GOAL OF THE EXERCISE ->
The required output is the lines below from the line containing "camera: 60 degrees left, 10 degrees down" to the line containing "(761, 483) = (671, 213): black", inclusive, retyped exactly. No other lines belong in it.

··· ENTRIES SUPPLIED ···

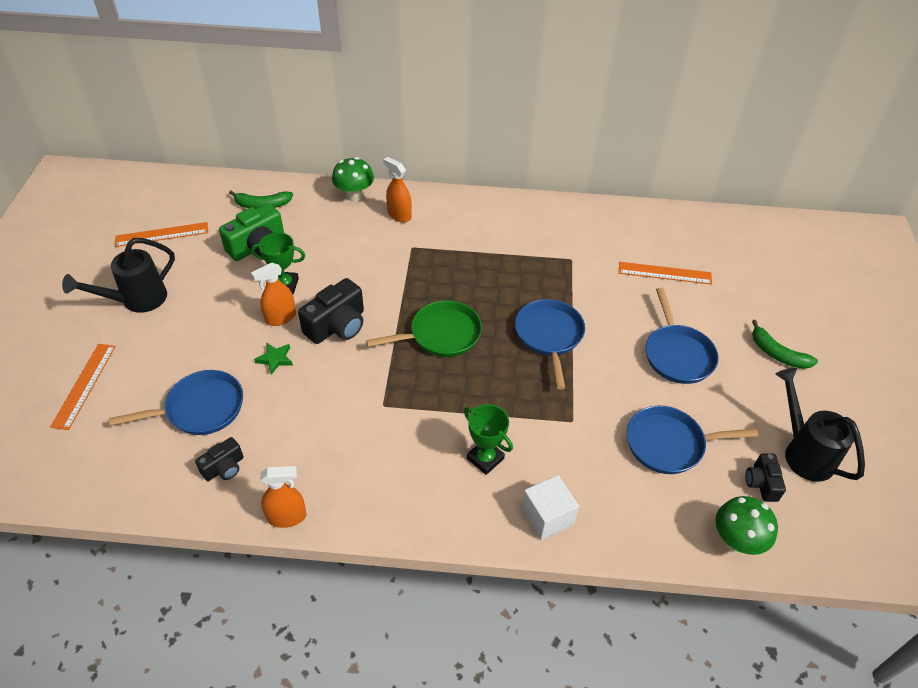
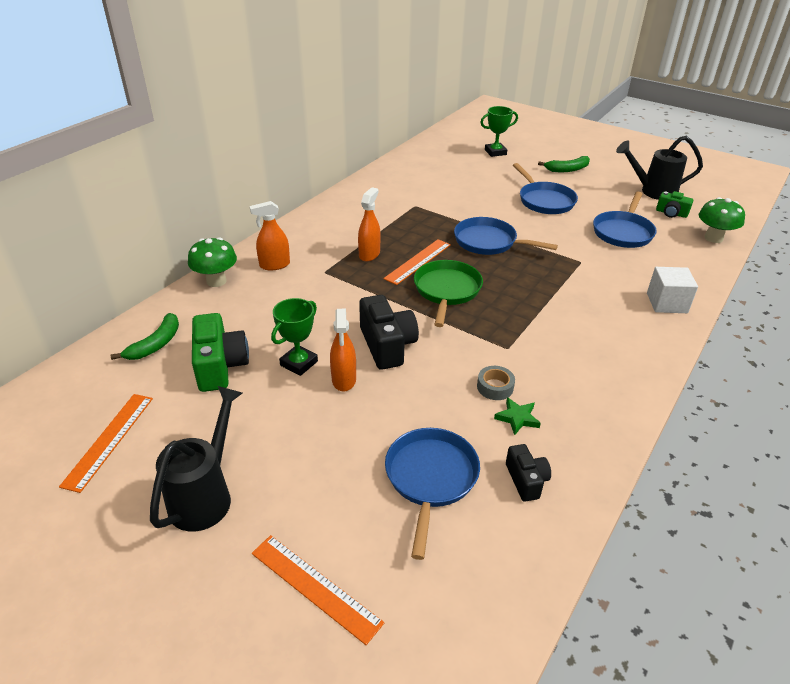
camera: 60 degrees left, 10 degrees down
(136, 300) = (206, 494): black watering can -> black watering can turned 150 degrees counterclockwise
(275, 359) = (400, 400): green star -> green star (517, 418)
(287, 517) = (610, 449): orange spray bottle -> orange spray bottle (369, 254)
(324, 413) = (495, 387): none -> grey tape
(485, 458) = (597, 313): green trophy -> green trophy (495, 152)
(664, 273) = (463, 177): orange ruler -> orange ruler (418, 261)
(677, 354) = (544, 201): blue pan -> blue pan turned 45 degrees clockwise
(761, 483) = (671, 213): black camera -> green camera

···
··· ENTRIES SUPPLIED ···

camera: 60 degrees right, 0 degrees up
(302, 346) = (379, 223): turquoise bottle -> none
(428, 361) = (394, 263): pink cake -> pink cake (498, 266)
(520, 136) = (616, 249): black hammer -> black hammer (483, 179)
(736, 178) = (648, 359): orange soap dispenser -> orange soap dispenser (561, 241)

···
··· ENTRIES SUPPLIED ···

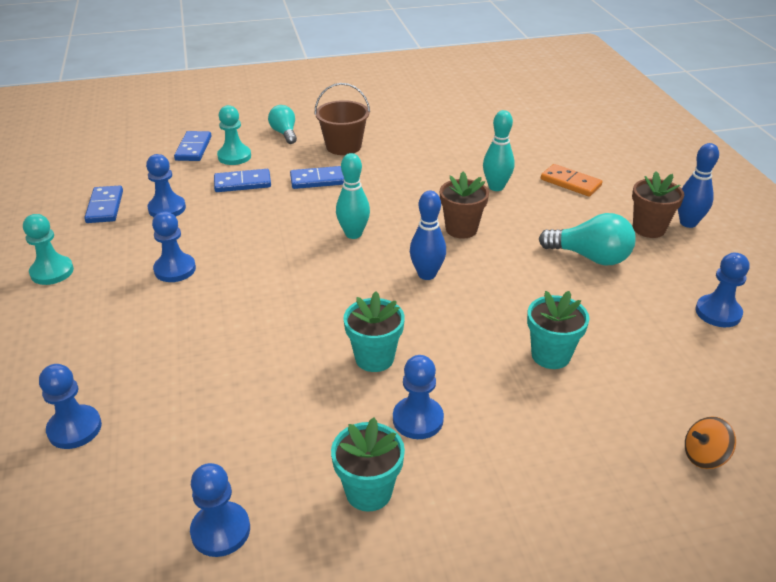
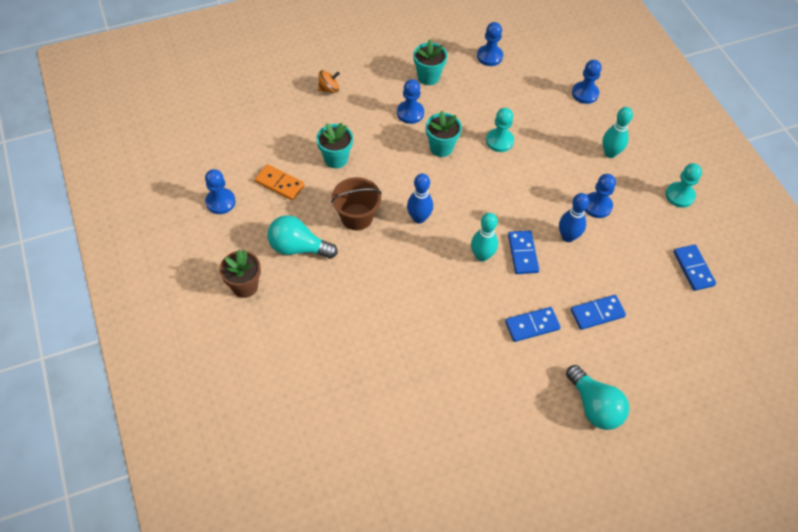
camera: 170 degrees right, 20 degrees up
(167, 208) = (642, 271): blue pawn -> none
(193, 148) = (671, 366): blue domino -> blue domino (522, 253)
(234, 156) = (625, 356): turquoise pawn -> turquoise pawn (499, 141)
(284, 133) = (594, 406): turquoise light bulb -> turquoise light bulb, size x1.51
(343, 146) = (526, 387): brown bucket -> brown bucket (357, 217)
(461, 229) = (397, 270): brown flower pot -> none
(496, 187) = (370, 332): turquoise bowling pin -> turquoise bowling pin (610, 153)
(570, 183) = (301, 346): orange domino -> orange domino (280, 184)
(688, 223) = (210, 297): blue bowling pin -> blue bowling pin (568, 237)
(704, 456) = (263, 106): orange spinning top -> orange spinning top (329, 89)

···

EXERCISE RESULT ->
camera: 60 degrees left, 10 degrees down
(136, 300) = (206, 494): black watering can -> black watering can turned 150 degrees counterclockwise
(275, 359) = (400, 400): green star -> green star (517, 418)
(287, 517) = (610, 449): orange spray bottle -> orange spray bottle (369, 254)
(324, 413) = (495, 387): none -> grey tape
(485, 458) = (597, 313): green trophy -> green trophy (495, 152)
(664, 273) = (463, 177): orange ruler -> orange ruler (418, 261)
(677, 354) = (544, 201): blue pan -> blue pan turned 45 degrees clockwise
(761, 483) = (671, 213): black camera -> green camera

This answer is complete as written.